Task to carry out:
Each line of the data must reappear exactly in your answer, with no images included.

Data shown Block Start

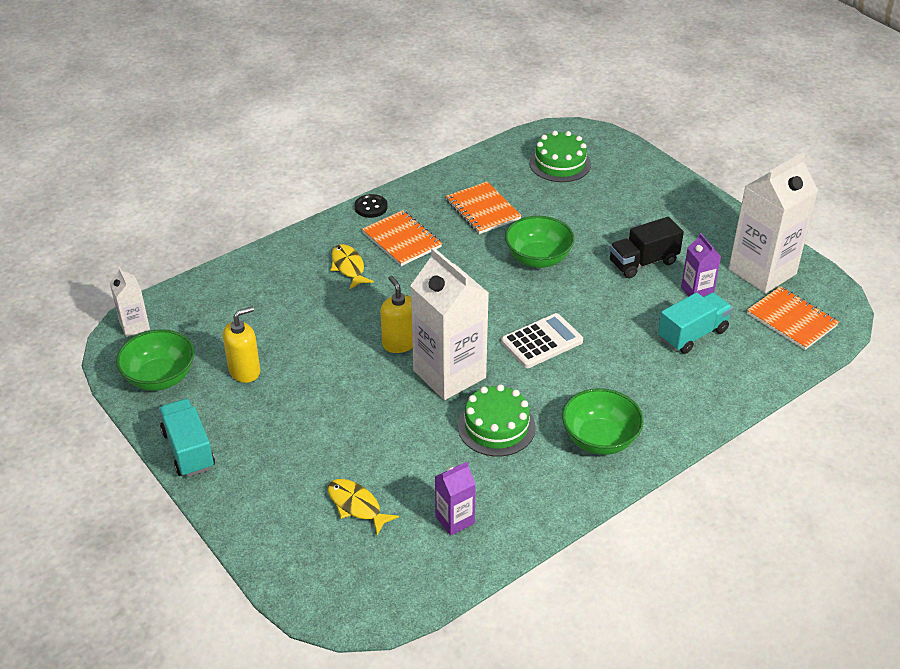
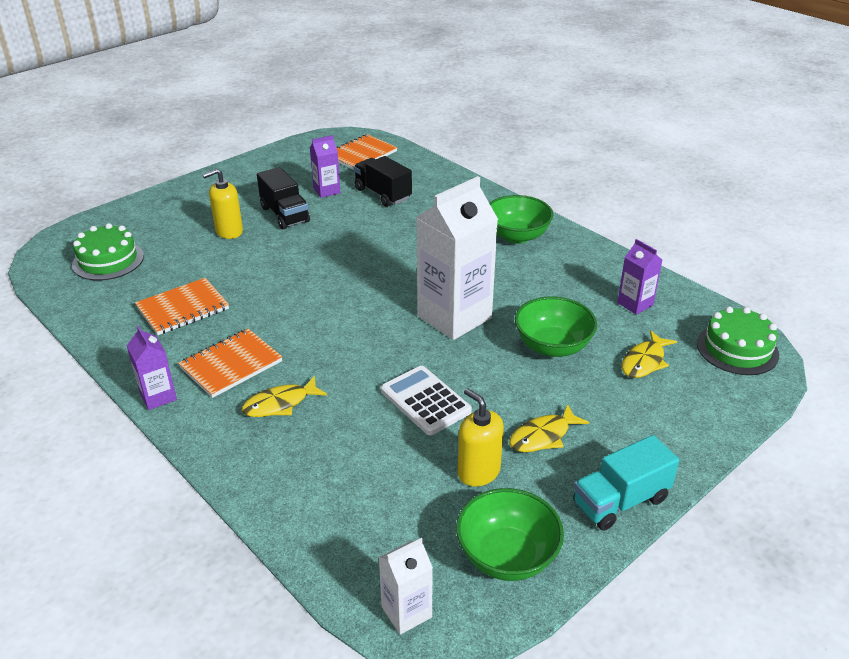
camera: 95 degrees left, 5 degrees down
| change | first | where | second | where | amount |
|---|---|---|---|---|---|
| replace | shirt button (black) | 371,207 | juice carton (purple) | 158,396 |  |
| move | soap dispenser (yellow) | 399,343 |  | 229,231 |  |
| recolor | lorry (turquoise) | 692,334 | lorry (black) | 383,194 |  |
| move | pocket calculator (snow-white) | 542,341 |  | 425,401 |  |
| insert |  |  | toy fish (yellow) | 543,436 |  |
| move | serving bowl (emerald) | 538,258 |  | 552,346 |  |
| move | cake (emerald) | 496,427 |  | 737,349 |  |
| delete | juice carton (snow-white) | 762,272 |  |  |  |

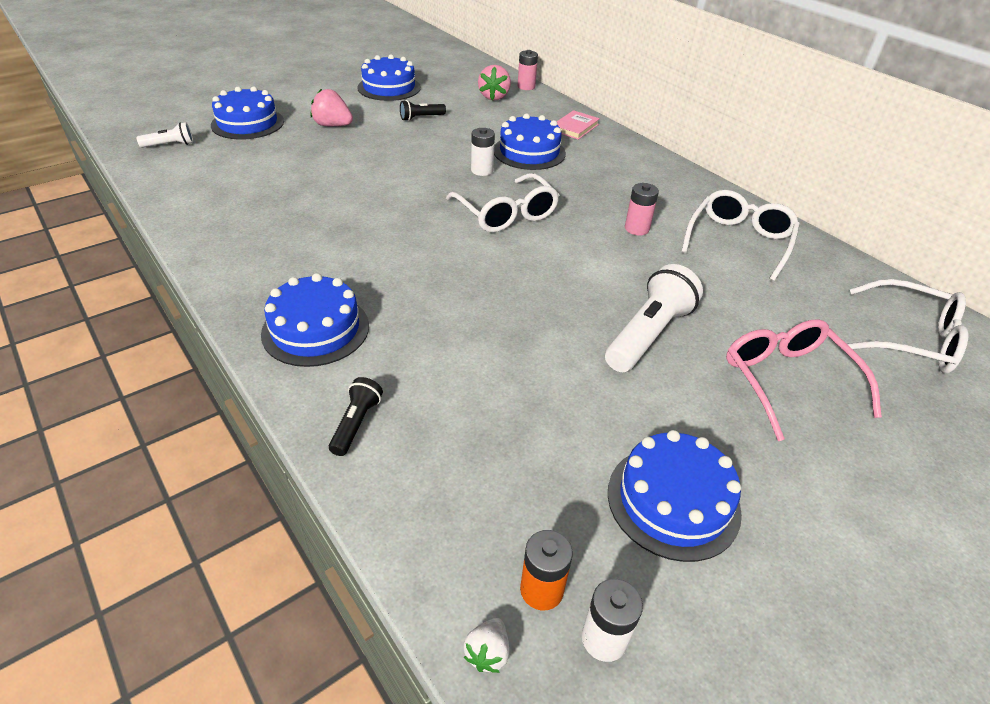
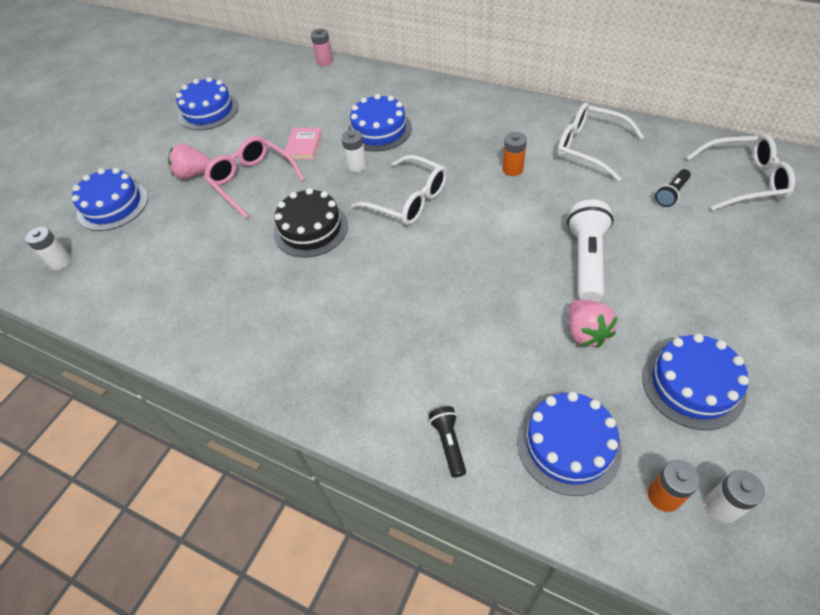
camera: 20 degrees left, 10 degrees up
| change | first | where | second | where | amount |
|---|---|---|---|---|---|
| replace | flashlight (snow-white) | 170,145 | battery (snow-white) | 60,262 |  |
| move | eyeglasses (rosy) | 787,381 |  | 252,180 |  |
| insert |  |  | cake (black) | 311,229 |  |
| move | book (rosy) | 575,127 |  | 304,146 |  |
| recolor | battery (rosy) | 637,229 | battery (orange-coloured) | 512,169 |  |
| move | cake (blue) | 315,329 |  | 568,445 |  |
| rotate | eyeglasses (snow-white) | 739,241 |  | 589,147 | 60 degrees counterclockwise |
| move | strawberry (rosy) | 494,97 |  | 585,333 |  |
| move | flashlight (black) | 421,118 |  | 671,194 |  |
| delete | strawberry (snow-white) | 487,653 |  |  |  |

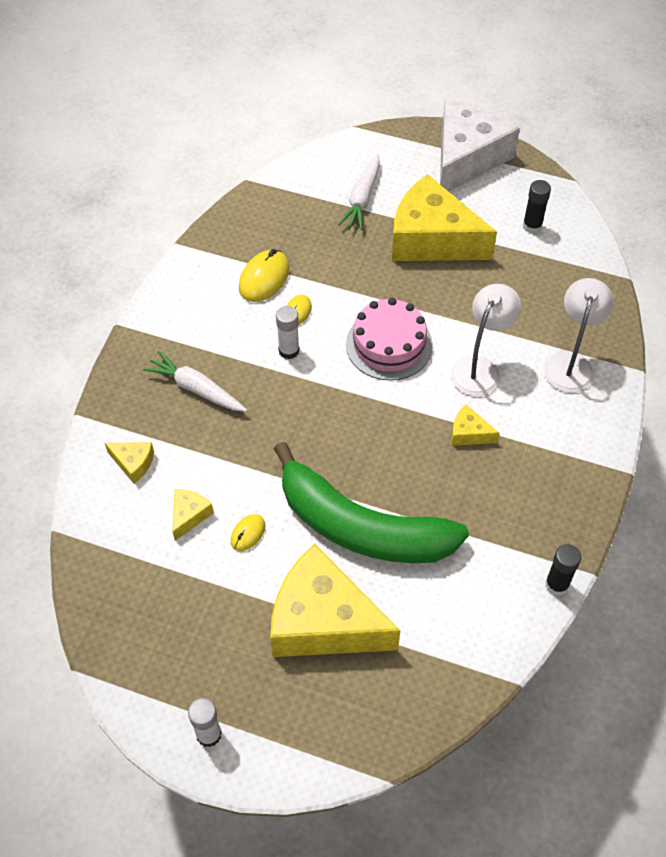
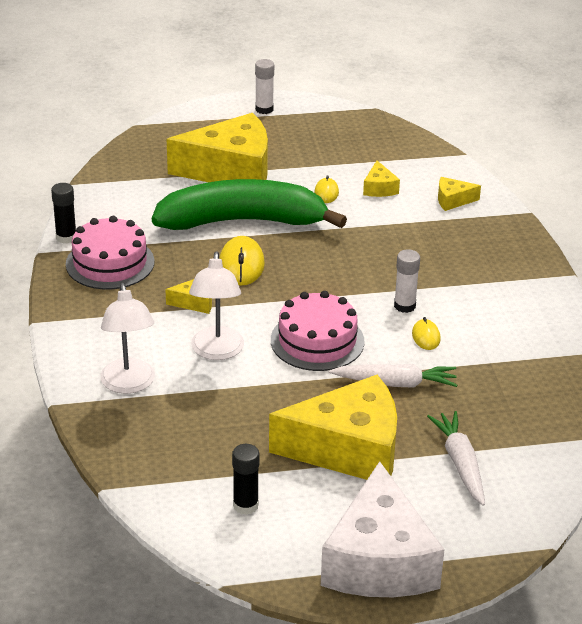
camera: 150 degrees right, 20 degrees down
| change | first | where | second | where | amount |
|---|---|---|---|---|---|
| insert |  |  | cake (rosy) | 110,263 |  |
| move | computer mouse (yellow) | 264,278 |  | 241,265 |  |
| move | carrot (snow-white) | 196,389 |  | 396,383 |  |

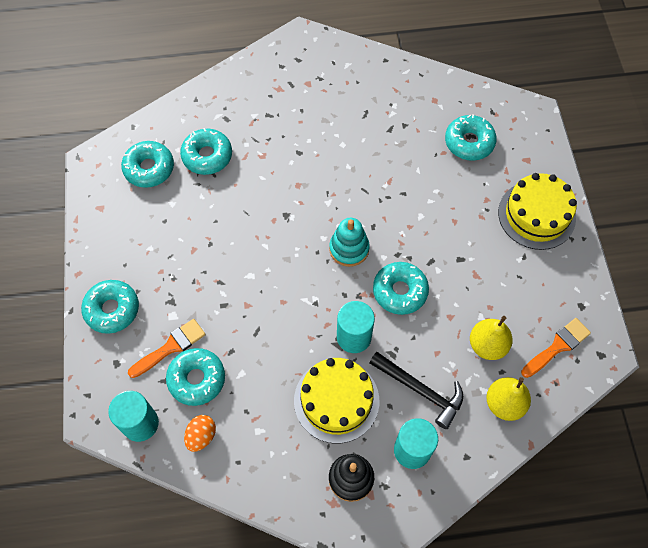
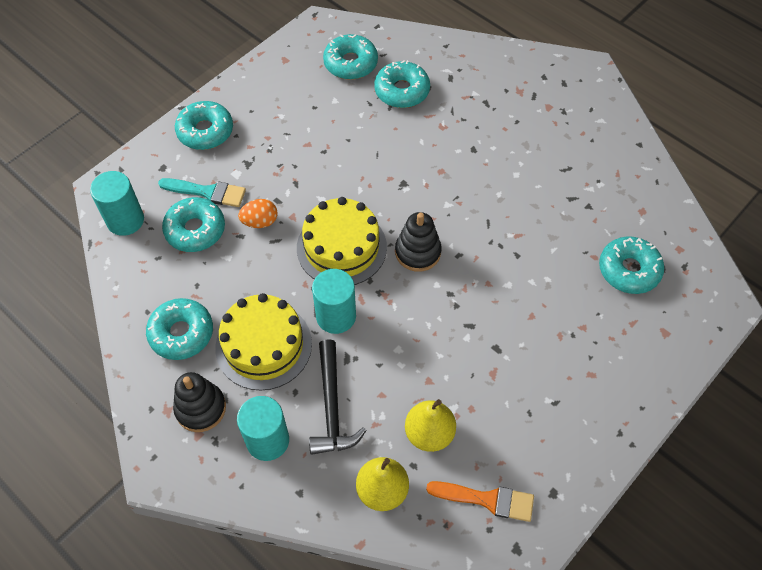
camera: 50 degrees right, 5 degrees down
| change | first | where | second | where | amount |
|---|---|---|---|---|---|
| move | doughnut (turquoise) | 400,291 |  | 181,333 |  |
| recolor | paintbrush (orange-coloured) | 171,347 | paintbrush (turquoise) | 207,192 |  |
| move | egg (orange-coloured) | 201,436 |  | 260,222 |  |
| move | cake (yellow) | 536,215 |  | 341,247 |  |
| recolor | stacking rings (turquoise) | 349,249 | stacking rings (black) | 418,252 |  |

Data shown Block End

Response:
camera: 95 degrees left, 5 degrees down
| change | first | where | second | where | amount |
|---|---|---|---|---|---|
| replace | shirt button (black) | 371,207 | juice carton (purple) | 158,396 |  |
| move | soap dispenser (yellow) | 399,343 |  | 229,231 |  |
| recolor | lorry (turquoise) | 692,334 | lorry (black) | 383,194 |  |
| move | pocket calculator (snow-white) | 542,341 |  | 425,401 |  |
| insert |  |  | toy fish (yellow) | 543,436 |  |
| move | serving bowl (emerald) | 538,258 |  | 552,346 |  |
| move | cake (emerald) | 496,427 |  | 737,349 |  |
| delete | juice carton (snow-white) | 762,272 |  |  |  |

camera: 20 degrees left, 10 degrees up
| change | first | where | second | where | amount |
|---|---|---|---|---|---|
| replace | flashlight (snow-white) | 170,145 | battery (snow-white) | 60,262 |  |
| move | eyeglasses (rosy) | 787,381 |  | 252,180 |  |
| insert |  |  | cake (black) | 311,229 |  |
| move | book (rosy) | 575,127 |  | 304,146 |  |
| recolor | battery (rosy) | 637,229 | battery (orange-coloured) | 512,169 |  |
| move | cake (blue) | 315,329 |  | 568,445 |  |
| rotate | eyeglasses (snow-white) | 739,241 |  | 589,147 | 60 degrees counterclockwise |
| move | strawberry (rosy) | 494,97 |  | 585,333 |  |
| move | flashlight (black) | 421,118 |  | 671,194 |  |
| delete | strawberry (snow-white) | 487,653 |  |  |  |

camera: 150 degrees right, 20 degrees down
| change | first | where | second | where | amount |
|---|---|---|---|---|---|
| insert |  |  | cake (rosy) | 110,263 |  |
| move | computer mouse (yellow) | 264,278 |  | 241,265 |  |
| move | carrot (snow-white) | 196,389 |  | 396,383 |  |

camera: 50 degrees right, 5 degrees down
| change | first | where | second | where | amount |
|---|---|---|---|---|---|
| move | doughnut (turquoise) | 400,291 |  | 181,333 |  |
| recolor | paintbrush (orange-coloured) | 171,347 | paintbrush (turquoise) | 207,192 |  |
| move | egg (orange-coloured) | 201,436 |  | 260,222 |  |
| move | cake (yellow) | 536,215 |  | 341,247 |  |
| recolor | stacking rings (turquoise) | 349,249 | stacking rings (black) | 418,252 |  |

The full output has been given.